Can you repeat the records below with "Kingdom of" swapped for "Realm of" everywhere it occurs and everything else left unchanged? Please leave the pictures out of your answer.

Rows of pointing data
▬▬▬▬▬▬

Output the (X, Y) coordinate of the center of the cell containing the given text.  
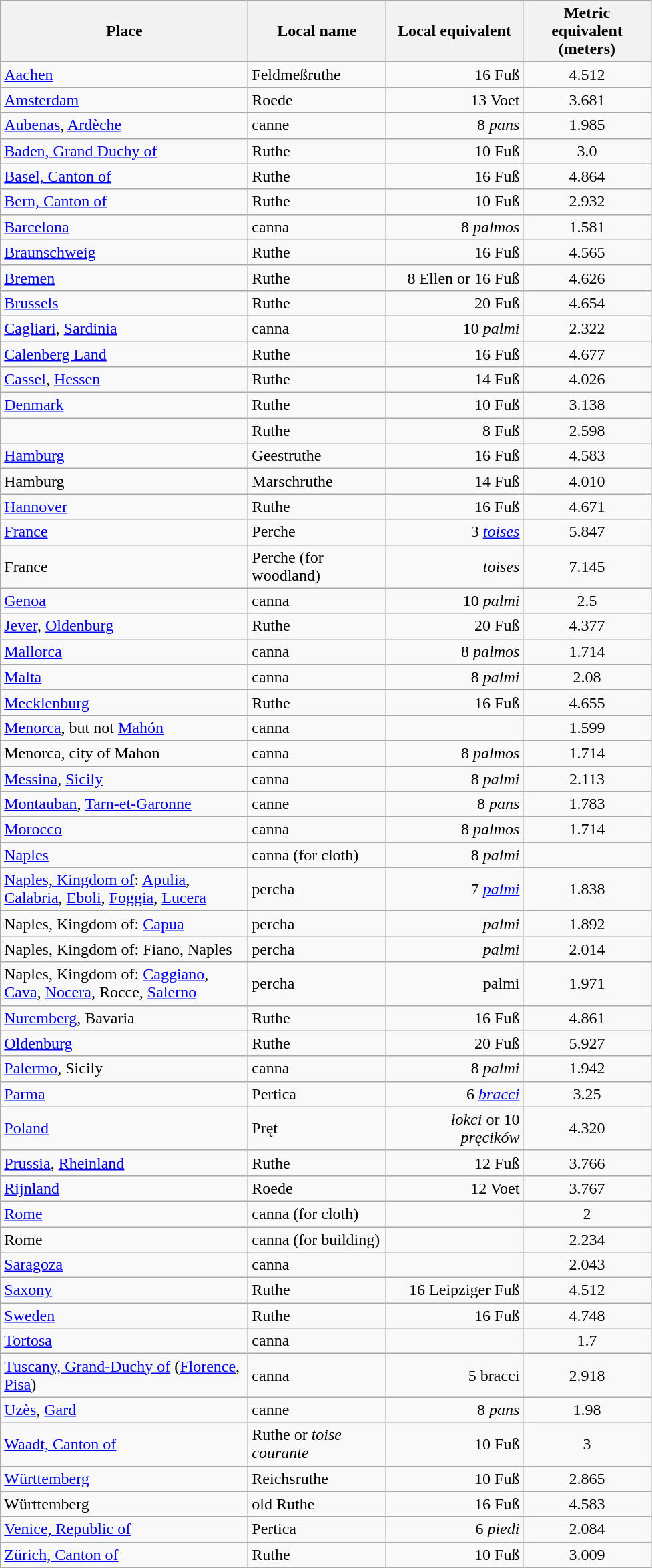
13 Voet (454, 100)
Rijnland (124, 1188)
2.014 (587, 949)
2.08 (587, 677)
1.971 (587, 984)
Waadt, Canton of (124, 1444)
Local name (317, 31)
Sweden (124, 1315)
2 (587, 1213)
Genoa (124, 601)
4.320 (587, 1128)
Aachen (124, 75)
1.7 (587, 1341)
1.838 (587, 889)
6 bracci (454, 1094)
Mecklenburg (124, 702)
1.892 (587, 924)
Menorca, but not Mahón (124, 727)
1.599 (587, 727)
3.0 (587, 151)
old Ruthe (317, 1504)
12 Voet (454, 1188)
4.377 (587, 626)
6 piedi (454, 1529)
3.681 (587, 100)
Marschruthe (317, 481)
Ruthe or toise courante (317, 1444)
Reichsruthe (317, 1478)
Geestruthe (317, 456)
Naples, Kingdom of: Fiano, Naples (124, 949)
4.626 (587, 278)
Cagliari, Sardinia (124, 328)
Naples, Kingdom of: Capua (124, 924)
4.671 (587, 507)
Aubenas, Ardèche (124, 125)
2.084 (587, 1529)
Messina, Sicily (124, 779)
4.010 (587, 481)
Brussels (124, 303)
canna (for building) (317, 1239)
3 (587, 1444)
Morocco (124, 830)
Tuscany, Grand-Duchy of (Florence, Pisa) (124, 1375)
Montauban, Tarn-et-Garonne (124, 804)
Poland (124, 1128)
3.138 (587, 405)
Mallorca (124, 651)
2.918 (587, 1375)
8 Ellen or 16 Fuß (454, 278)
Bern, Canton of (124, 202)
4.026 (587, 380)
Cassel, Hessen (124, 380)
4.864 (587, 176)
1.942 (587, 1068)
Hannover (124, 507)
3.766 (587, 1163)
Perche (317, 532)
3 toises (454, 532)
Pręt (317, 1128)
Naples (124, 855)
Uzès, Gard (124, 1409)
4.565 (587, 252)
2.865 (587, 1478)
Bremen (124, 278)
2.322 (587, 328)
5.927 (587, 1043)
Metric equivalent (meters) (587, 31)
Baden, Grand Duchy of (124, 151)
Saragoza (124, 1265)
2.113 (587, 779)
1.98 (587, 1409)
Saxony (124, 1290)
Nuremberg, Bavaria (124, 1018)
Palermo, Sicily (124, 1068)
łokci or 10 pręcików (454, 1128)
2.043 (587, 1265)
2.932 (587, 202)
Braunschweig (124, 252)
Oldenburg (124, 1043)
5.847 (587, 532)
3.25 (587, 1094)
toises (454, 566)
Malta (124, 677)
4.654 (587, 303)
Venice, Republic of (124, 1529)
Tortosa (124, 1341)
2.234 (587, 1239)
4.748 (587, 1315)
Place (124, 31)
Zürich, Canton of (124, 1554)
Naples, Kingdom of: Caggiano, Cava, Nocera, Rocce, Salerno (124, 984)
8 Fuß (454, 430)
Menorca, city of Mahon (124, 753)
1.783 (587, 804)
2.5 (587, 601)
1.985 (587, 125)
Basel, Canton of (124, 176)
12 Fuß (454, 1163)
2.598 (587, 430)
Barcelona (124, 227)
Jever, Oldenburg (124, 626)
3.767 (587, 1188)
Perche (for woodland) (317, 566)
5 bracci (454, 1375)
Prussia, Rheinland (124, 1163)
4.677 (587, 354)
7.145 (587, 566)
Denmark (124, 405)
Feldmeßruthe (317, 75)
3.009 (587, 1554)
4.655 (587, 702)
4.861 (587, 1018)
7 palmi (454, 889)
Calenberg Land (124, 354)
1.581 (587, 227)
Local equivalent (454, 31)
Amsterdam (124, 100)
Naples, Kingdom of: Apulia, Calabria, Eboli, Foggia, Lucera (124, 889)
Parma (124, 1094)
16 Leipziger Fuß (454, 1290)
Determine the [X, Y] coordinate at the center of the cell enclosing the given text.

▬▬▬▬▬▬

» Exercise response
Output the (X, Y) coordinate of the center of the cell containing the given text.  
13 Voet (454, 100)
Rijnland (124, 1188)
2.014 (587, 949)
2.08 (587, 677)
1.971 (587, 984)
Waadt, Canton of (124, 1444)
Local name (317, 31)
Sweden (124, 1315)
2 (587, 1213)
Genoa (124, 601)
4.320 (587, 1128)
Aachen (124, 75)
1.7 (587, 1341)
1.838 (587, 889)
6 bracci (454, 1094)
Mecklenburg (124, 702)
1.892 (587, 924)
Menorca, but not Mahón (124, 727)
1.599 (587, 727)
3.0 (587, 151)
old Ruthe (317, 1504)
12 Voet (454, 1188)
4.377 (587, 626)
6 piedi (454, 1529)
3.681 (587, 100)
Marschruthe (317, 481)
Ruthe or toise courante (317, 1444)
Reichsruthe (317, 1478)
Geestruthe (317, 456)
Naples, Realm of: Fiano, Naples (124, 949)
4.626 (587, 278)
Cagliari, Sardinia (124, 328)
Naples, Realm of: Capua (124, 924)
4.671 (587, 507)
Aubenas, Ardèche (124, 125)
2.084 (587, 1529)
Messina, Sicily (124, 779)
4.010 (587, 481)
Brussels (124, 303)
canna (for building) (317, 1239)
3 (587, 1444)
Morocco (124, 830)
Tuscany, Grand-Duchy of (Florence, Pisa) (124, 1375)
Montauban, Tarn-et-Garonne (124, 804)
Poland (124, 1128)
3.138 (587, 405)
Mallorca (124, 651)
2.918 (587, 1375)
8 Ellen or 16 Fuß (454, 278)
Bern, Canton of (124, 202)
4.026 (587, 380)
Cassel, Hessen (124, 380)
4.864 (587, 176)
1.942 (587, 1068)
Hannover (124, 507)
3.766 (587, 1163)
Perche (317, 532)
3 toises (454, 532)
Pręt (317, 1128)
Naples (124, 855)
Uzès, Gard (124, 1409)
4.565 (587, 252)
2.865 (587, 1478)
Bremen (124, 278)
2.322 (587, 328)
5.927 (587, 1043)
Metric equivalent (meters) (587, 31)
Baden, Grand Duchy of (124, 151)
Saragoza (124, 1265)
2.113 (587, 779)
1.98 (587, 1409)
Saxony (124, 1290)
Nuremberg, Bavaria (124, 1018)
Palermo, Sicily (124, 1068)
łokci or 10 pręcików (454, 1128)
2.043 (587, 1265)
2.932 (587, 202)
Braunschweig (124, 252)
Oldenburg (124, 1043)
5.847 (587, 532)
3.25 (587, 1094)
toises (454, 566)
Malta (124, 677)
4.654 (587, 303)
Venice, Republic of (124, 1529)
Tortosa (124, 1341)
2.234 (587, 1239)
4.748 (587, 1315)
Place (124, 31)
Zürich, Canton of (124, 1554)
Naples, Realm of: Caggiano, Cava, Nocera, Rocce, Salerno (124, 984)
8 Fuß (454, 430)
Menorca, city of Mahon (124, 753)
1.783 (587, 804)
2.5 (587, 601)
1.985 (587, 125)
Basel, Canton of (124, 176)
12 Fuß (454, 1163)
2.598 (587, 430)
Barcelona (124, 227)
Jever, Oldenburg (124, 626)
3.767 (587, 1188)
Perche (for woodland) (317, 566)
5 bracci (454, 1375)
Prussia, Rheinland (124, 1163)
4.677 (587, 354)
7.145 (587, 566)
Denmark (124, 405)
Feldmeßruthe (317, 75)
3.009 (587, 1554)
4.655 (587, 702)
4.861 (587, 1018)
7 palmi (454, 889)
Calenberg Land (124, 354)
1.581 (587, 227)
Local equivalent (454, 31)
Amsterdam (124, 100)
Naples, Realm of: Apulia, Calabria, Eboli, Foggia, Lucera (124, 889)
Parma (124, 1094)
16 Leipziger Fuß (454, 1290)
Determine the [X, Y] coordinate at the center of the cell enclosing the given text.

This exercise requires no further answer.